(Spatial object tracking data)
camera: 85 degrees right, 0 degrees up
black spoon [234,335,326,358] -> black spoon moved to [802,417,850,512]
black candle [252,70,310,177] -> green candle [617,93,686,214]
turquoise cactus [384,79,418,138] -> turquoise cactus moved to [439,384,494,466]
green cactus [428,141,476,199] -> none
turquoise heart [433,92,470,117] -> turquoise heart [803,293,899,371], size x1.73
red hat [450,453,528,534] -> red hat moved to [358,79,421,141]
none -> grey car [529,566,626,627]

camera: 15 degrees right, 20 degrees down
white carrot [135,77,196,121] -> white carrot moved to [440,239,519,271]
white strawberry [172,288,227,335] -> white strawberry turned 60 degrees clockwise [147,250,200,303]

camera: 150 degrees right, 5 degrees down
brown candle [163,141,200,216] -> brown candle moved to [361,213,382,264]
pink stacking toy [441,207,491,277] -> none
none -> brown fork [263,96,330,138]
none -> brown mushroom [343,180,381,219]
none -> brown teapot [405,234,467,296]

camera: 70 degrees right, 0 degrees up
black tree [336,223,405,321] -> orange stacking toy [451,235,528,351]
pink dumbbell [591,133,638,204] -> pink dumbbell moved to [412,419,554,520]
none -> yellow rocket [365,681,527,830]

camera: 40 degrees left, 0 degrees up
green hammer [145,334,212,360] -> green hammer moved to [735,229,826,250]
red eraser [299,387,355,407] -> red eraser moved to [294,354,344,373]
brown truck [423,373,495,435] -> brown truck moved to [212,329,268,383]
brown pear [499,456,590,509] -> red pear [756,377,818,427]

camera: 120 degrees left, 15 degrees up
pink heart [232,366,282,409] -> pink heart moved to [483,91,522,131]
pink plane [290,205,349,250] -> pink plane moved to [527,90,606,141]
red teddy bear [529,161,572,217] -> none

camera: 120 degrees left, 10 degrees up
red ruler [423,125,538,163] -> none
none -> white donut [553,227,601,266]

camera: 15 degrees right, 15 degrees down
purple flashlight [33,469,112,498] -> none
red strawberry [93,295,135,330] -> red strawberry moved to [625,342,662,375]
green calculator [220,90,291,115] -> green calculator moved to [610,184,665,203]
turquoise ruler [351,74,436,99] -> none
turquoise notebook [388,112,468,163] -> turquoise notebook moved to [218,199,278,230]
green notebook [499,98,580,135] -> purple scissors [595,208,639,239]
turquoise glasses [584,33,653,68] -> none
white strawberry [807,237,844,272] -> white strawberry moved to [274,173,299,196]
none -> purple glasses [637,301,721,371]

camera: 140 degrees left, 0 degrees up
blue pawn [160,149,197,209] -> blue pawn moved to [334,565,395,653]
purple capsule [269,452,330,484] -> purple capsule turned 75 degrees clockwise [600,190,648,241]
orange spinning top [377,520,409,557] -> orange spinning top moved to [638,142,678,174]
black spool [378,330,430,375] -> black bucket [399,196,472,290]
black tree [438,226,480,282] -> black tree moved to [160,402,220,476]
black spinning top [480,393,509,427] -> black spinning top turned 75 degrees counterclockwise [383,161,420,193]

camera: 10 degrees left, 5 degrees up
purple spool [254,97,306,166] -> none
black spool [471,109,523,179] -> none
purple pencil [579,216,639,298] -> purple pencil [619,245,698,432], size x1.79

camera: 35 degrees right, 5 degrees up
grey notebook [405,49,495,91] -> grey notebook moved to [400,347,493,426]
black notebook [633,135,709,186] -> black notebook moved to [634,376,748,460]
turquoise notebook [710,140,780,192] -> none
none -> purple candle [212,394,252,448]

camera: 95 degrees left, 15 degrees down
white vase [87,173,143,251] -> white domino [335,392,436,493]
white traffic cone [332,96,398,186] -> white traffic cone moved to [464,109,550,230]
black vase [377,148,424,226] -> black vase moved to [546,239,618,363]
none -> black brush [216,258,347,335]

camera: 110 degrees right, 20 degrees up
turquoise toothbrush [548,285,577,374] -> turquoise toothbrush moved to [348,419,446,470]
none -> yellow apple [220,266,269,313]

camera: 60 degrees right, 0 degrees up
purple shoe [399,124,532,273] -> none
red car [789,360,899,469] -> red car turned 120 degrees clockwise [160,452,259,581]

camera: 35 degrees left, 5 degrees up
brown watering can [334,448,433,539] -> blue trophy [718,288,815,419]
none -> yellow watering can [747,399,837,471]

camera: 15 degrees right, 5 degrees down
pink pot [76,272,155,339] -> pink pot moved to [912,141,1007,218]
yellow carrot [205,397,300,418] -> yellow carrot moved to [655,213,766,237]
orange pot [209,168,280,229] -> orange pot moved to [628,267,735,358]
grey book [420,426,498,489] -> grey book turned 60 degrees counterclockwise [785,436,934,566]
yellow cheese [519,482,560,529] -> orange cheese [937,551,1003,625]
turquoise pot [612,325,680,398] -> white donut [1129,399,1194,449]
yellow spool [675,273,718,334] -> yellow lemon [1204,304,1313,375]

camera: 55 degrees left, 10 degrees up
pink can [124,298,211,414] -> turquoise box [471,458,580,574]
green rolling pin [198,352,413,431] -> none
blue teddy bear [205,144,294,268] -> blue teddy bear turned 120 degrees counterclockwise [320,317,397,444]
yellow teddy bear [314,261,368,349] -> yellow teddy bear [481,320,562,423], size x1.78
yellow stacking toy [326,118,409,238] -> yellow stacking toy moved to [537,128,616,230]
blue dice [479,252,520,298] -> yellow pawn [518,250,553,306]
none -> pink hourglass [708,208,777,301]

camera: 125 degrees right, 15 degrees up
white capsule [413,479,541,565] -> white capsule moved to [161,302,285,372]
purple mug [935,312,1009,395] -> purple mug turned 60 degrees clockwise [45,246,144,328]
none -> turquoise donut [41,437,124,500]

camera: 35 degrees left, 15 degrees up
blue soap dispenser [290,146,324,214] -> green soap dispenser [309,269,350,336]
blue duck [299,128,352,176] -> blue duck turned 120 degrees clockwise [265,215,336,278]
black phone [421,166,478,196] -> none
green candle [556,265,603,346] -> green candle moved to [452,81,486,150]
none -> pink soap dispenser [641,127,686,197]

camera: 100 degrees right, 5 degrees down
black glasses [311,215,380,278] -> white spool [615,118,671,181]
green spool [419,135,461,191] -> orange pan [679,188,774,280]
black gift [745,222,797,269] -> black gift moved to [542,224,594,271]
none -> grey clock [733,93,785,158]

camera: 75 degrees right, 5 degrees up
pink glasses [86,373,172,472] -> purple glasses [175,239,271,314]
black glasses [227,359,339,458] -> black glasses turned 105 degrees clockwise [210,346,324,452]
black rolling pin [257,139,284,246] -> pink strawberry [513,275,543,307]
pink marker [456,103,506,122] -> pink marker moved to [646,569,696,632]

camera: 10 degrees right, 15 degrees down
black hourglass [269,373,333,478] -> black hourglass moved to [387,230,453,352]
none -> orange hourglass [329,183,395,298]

Description of the task: Write the data out again. Match it exactly.

Written response:
camera: 85 degrees right, 0 degrees up
black spoon [234,335,326,358] -> black spoon moved to [802,417,850,512]
black candle [252,70,310,177] -> green candle [617,93,686,214]
turquoise cactus [384,79,418,138] -> turquoise cactus moved to [439,384,494,466]
green cactus [428,141,476,199] -> none
turquoise heart [433,92,470,117] -> turquoise heart [803,293,899,371], size x1.73
red hat [450,453,528,534] -> red hat moved to [358,79,421,141]
none -> grey car [529,566,626,627]

camera: 15 degrees right, 20 degrees down
white carrot [135,77,196,121] -> white carrot moved to [440,239,519,271]
white strawberry [172,288,227,335] -> white strawberry turned 60 degrees clockwise [147,250,200,303]

camera: 150 degrees right, 5 degrees down
brown candle [163,141,200,216] -> brown candle moved to [361,213,382,264]
pink stacking toy [441,207,491,277] -> none
none -> brown fork [263,96,330,138]
none -> brown mushroom [343,180,381,219]
none -> brown teapot [405,234,467,296]

camera: 70 degrees right, 0 degrees up
black tree [336,223,405,321] -> orange stacking toy [451,235,528,351]
pink dumbbell [591,133,638,204] -> pink dumbbell moved to [412,419,554,520]
none -> yellow rocket [365,681,527,830]

camera: 40 degrees left, 0 degrees up
green hammer [145,334,212,360] -> green hammer moved to [735,229,826,250]
red eraser [299,387,355,407] -> red eraser moved to [294,354,344,373]
brown truck [423,373,495,435] -> brown truck moved to [212,329,268,383]
brown pear [499,456,590,509] -> red pear [756,377,818,427]

camera: 120 degrees left, 15 degrees up
pink heart [232,366,282,409] -> pink heart moved to [483,91,522,131]
pink plane [290,205,349,250] -> pink plane moved to [527,90,606,141]
red teddy bear [529,161,572,217] -> none

camera: 120 degrees left, 10 degrees up
red ruler [423,125,538,163] -> none
none -> white donut [553,227,601,266]

camera: 15 degrees right, 15 degrees down
purple flashlight [33,469,112,498] -> none
red strawberry [93,295,135,330] -> red strawberry moved to [625,342,662,375]
green calculator [220,90,291,115] -> green calculator moved to [610,184,665,203]
turquoise ruler [351,74,436,99] -> none
turquoise notebook [388,112,468,163] -> turquoise notebook moved to [218,199,278,230]
green notebook [499,98,580,135] -> purple scissors [595,208,639,239]
turquoise glasses [584,33,653,68] -> none
white strawberry [807,237,844,272] -> white strawberry moved to [274,173,299,196]
none -> purple glasses [637,301,721,371]

camera: 140 degrees left, 0 degrees up
blue pawn [160,149,197,209] -> blue pawn moved to [334,565,395,653]
purple capsule [269,452,330,484] -> purple capsule turned 75 degrees clockwise [600,190,648,241]
orange spinning top [377,520,409,557] -> orange spinning top moved to [638,142,678,174]
black spool [378,330,430,375] -> black bucket [399,196,472,290]
black tree [438,226,480,282] -> black tree moved to [160,402,220,476]
black spinning top [480,393,509,427] -> black spinning top turned 75 degrees counterclockwise [383,161,420,193]

camera: 10 degrees left, 5 degrees up
purple spool [254,97,306,166] -> none
black spool [471,109,523,179] -> none
purple pencil [579,216,639,298] -> purple pencil [619,245,698,432], size x1.79

camera: 35 degrees right, 5 degrees up
grey notebook [405,49,495,91] -> grey notebook moved to [400,347,493,426]
black notebook [633,135,709,186] -> black notebook moved to [634,376,748,460]
turquoise notebook [710,140,780,192] -> none
none -> purple candle [212,394,252,448]

camera: 95 degrees left, 15 degrees down
white vase [87,173,143,251] -> white domino [335,392,436,493]
white traffic cone [332,96,398,186] -> white traffic cone moved to [464,109,550,230]
black vase [377,148,424,226] -> black vase moved to [546,239,618,363]
none -> black brush [216,258,347,335]

camera: 110 degrees right, 20 degrees up
turquoise toothbrush [548,285,577,374] -> turquoise toothbrush moved to [348,419,446,470]
none -> yellow apple [220,266,269,313]

camera: 60 degrees right, 0 degrees up
purple shoe [399,124,532,273] -> none
red car [789,360,899,469] -> red car turned 120 degrees clockwise [160,452,259,581]

camera: 35 degrees left, 5 degrees up
brown watering can [334,448,433,539] -> blue trophy [718,288,815,419]
none -> yellow watering can [747,399,837,471]

camera: 15 degrees right, 5 degrees down
pink pot [76,272,155,339] -> pink pot moved to [912,141,1007,218]
yellow carrot [205,397,300,418] -> yellow carrot moved to [655,213,766,237]
orange pot [209,168,280,229] -> orange pot moved to [628,267,735,358]
grey book [420,426,498,489] -> grey book turned 60 degrees counterclockwise [785,436,934,566]
yellow cheese [519,482,560,529] -> orange cheese [937,551,1003,625]
turquoise pot [612,325,680,398] -> white donut [1129,399,1194,449]
yellow spool [675,273,718,334] -> yellow lemon [1204,304,1313,375]

camera: 55 degrees left, 10 degrees up
pink can [124,298,211,414] -> turquoise box [471,458,580,574]
green rolling pin [198,352,413,431] -> none
blue teddy bear [205,144,294,268] -> blue teddy bear turned 120 degrees counterclockwise [320,317,397,444]
yellow teddy bear [314,261,368,349] -> yellow teddy bear [481,320,562,423], size x1.78
yellow stacking toy [326,118,409,238] -> yellow stacking toy moved to [537,128,616,230]
blue dice [479,252,520,298] -> yellow pawn [518,250,553,306]
none -> pink hourglass [708,208,777,301]

camera: 125 degrees right, 15 degrees up
white capsule [413,479,541,565] -> white capsule moved to [161,302,285,372]
purple mug [935,312,1009,395] -> purple mug turned 60 degrees clockwise [45,246,144,328]
none -> turquoise donut [41,437,124,500]

camera: 35 degrees left, 15 degrees up
blue soap dispenser [290,146,324,214] -> green soap dispenser [309,269,350,336]
blue duck [299,128,352,176] -> blue duck turned 120 degrees clockwise [265,215,336,278]
black phone [421,166,478,196] -> none
green candle [556,265,603,346] -> green candle moved to [452,81,486,150]
none -> pink soap dispenser [641,127,686,197]

camera: 100 degrees right, 5 degrees down
black glasses [311,215,380,278] -> white spool [615,118,671,181]
green spool [419,135,461,191] -> orange pan [679,188,774,280]
black gift [745,222,797,269] -> black gift moved to [542,224,594,271]
none -> grey clock [733,93,785,158]

camera: 75 degrees right, 5 degrees up
pink glasses [86,373,172,472] -> purple glasses [175,239,271,314]
black glasses [227,359,339,458] -> black glasses turned 105 degrees clockwise [210,346,324,452]
black rolling pin [257,139,284,246] -> pink strawberry [513,275,543,307]
pink marker [456,103,506,122] -> pink marker moved to [646,569,696,632]

camera: 10 degrees right, 15 degrees down
black hourglass [269,373,333,478] -> black hourglass moved to [387,230,453,352]
none -> orange hourglass [329,183,395,298]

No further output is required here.